[Image change detection data]
--------

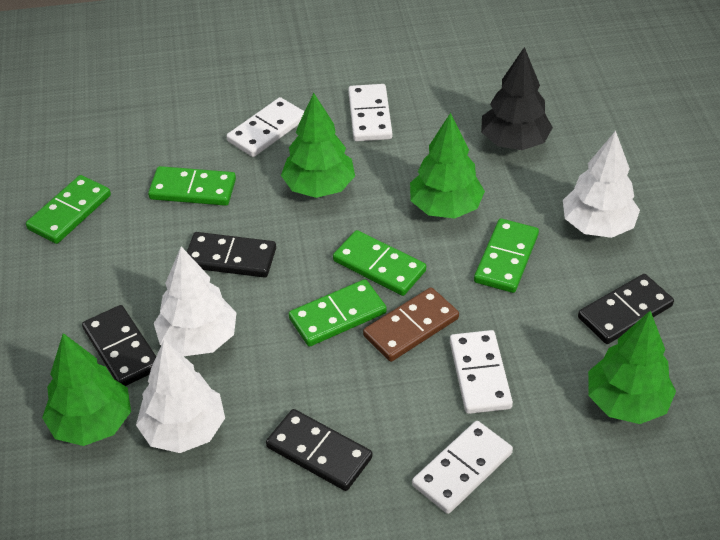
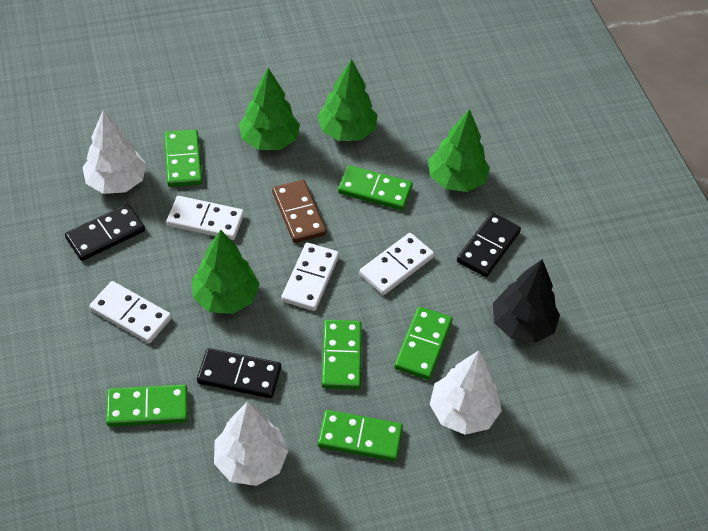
black domino: 4 -> 3
green domino: 5 -> 6

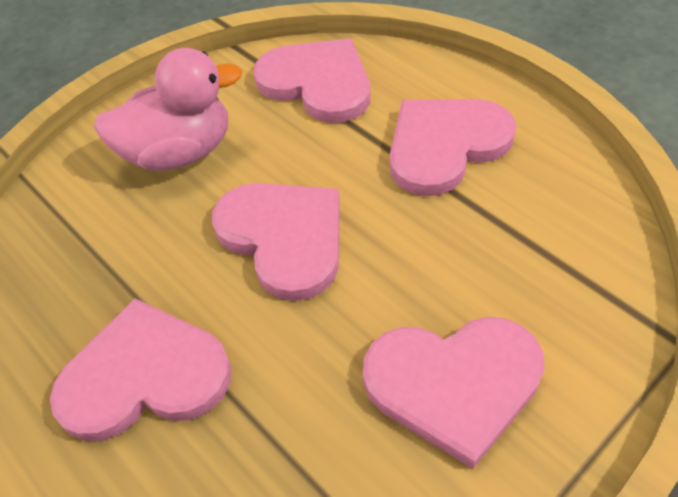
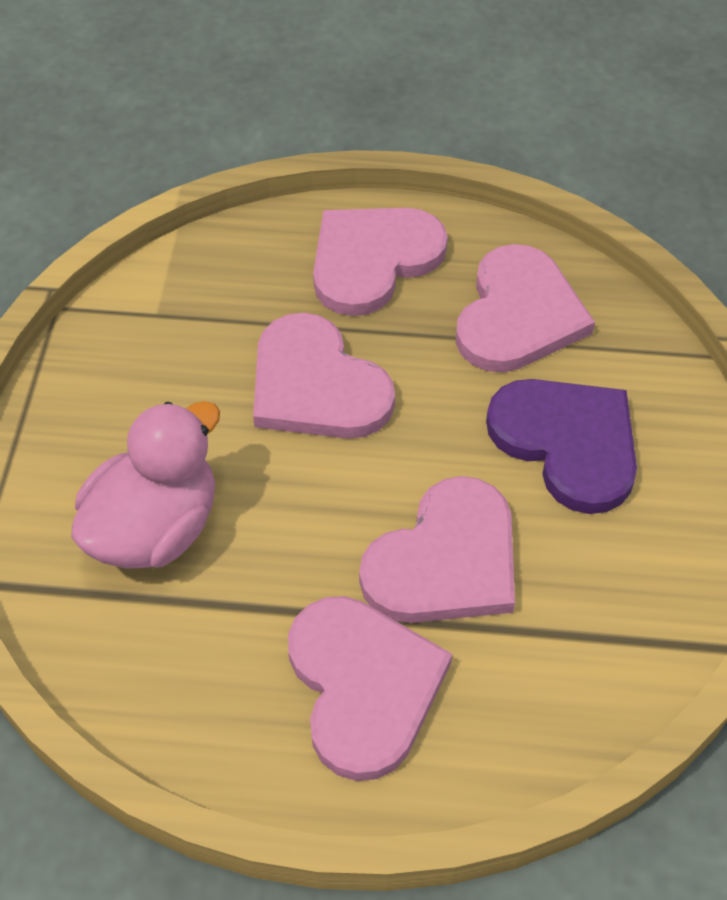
purple heart: 0 -> 1

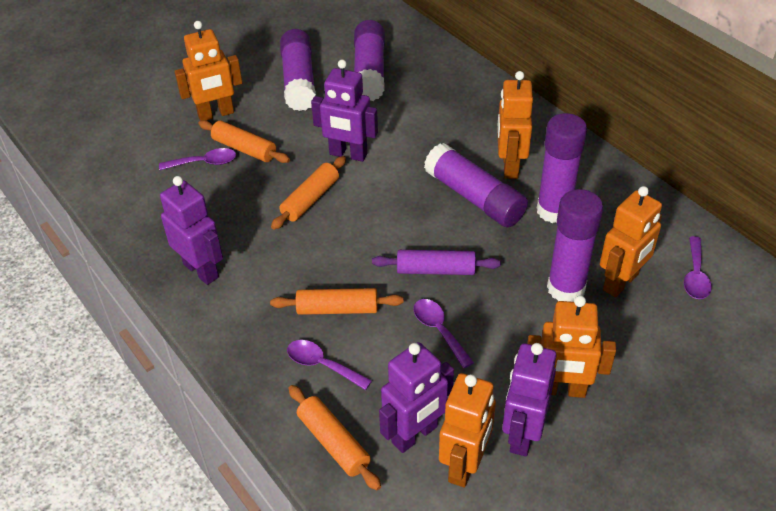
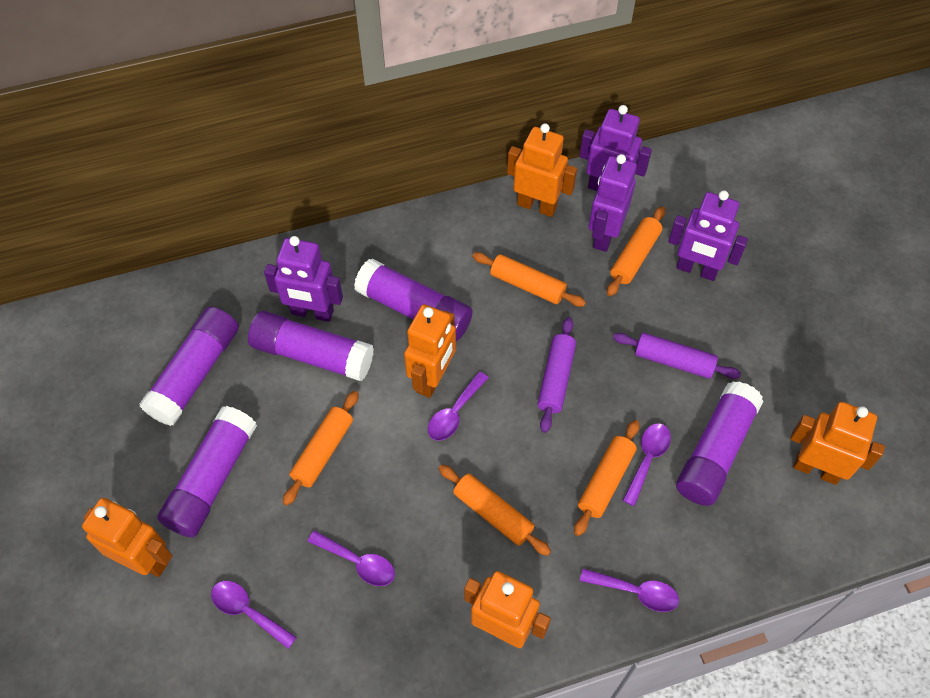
orange rolling pin: 4 -> 5
purple rolling pin: 1 -> 2
purple spoon: 4 -> 5

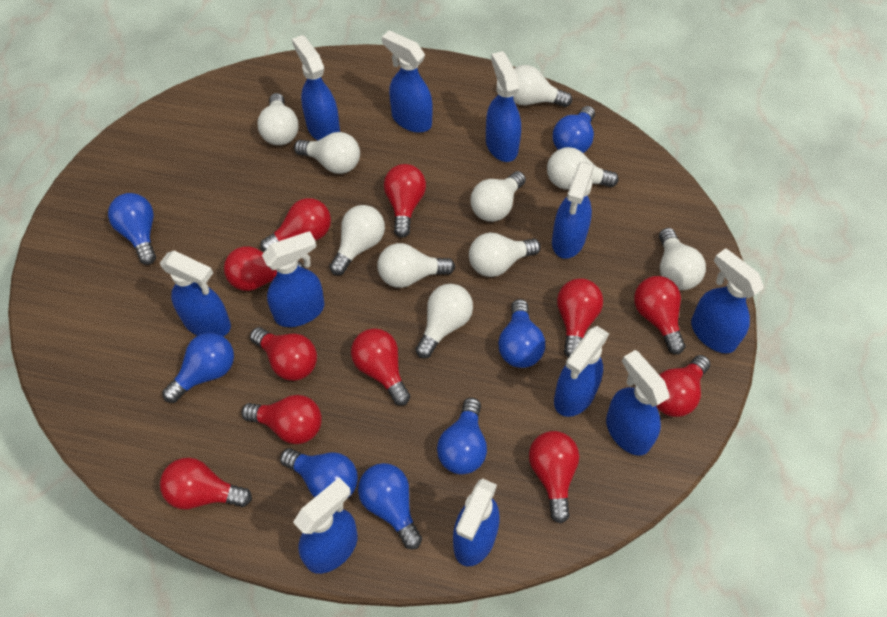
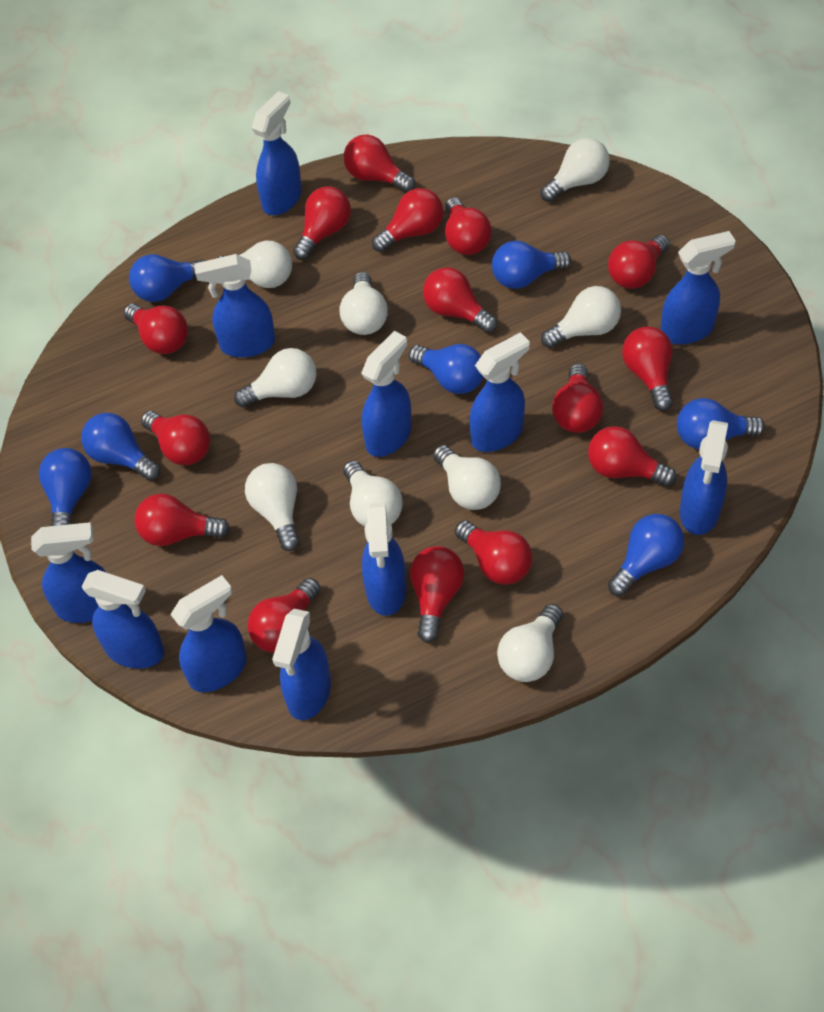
red light bulb: 11 -> 15
white light bulb: 10 -> 9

--------

» **Problem**
All lines above containing the string "purple": copy each one.

» **Answer space**
purple heart: 0 -> 1
purple rolling pin: 1 -> 2
purple spoon: 4 -> 5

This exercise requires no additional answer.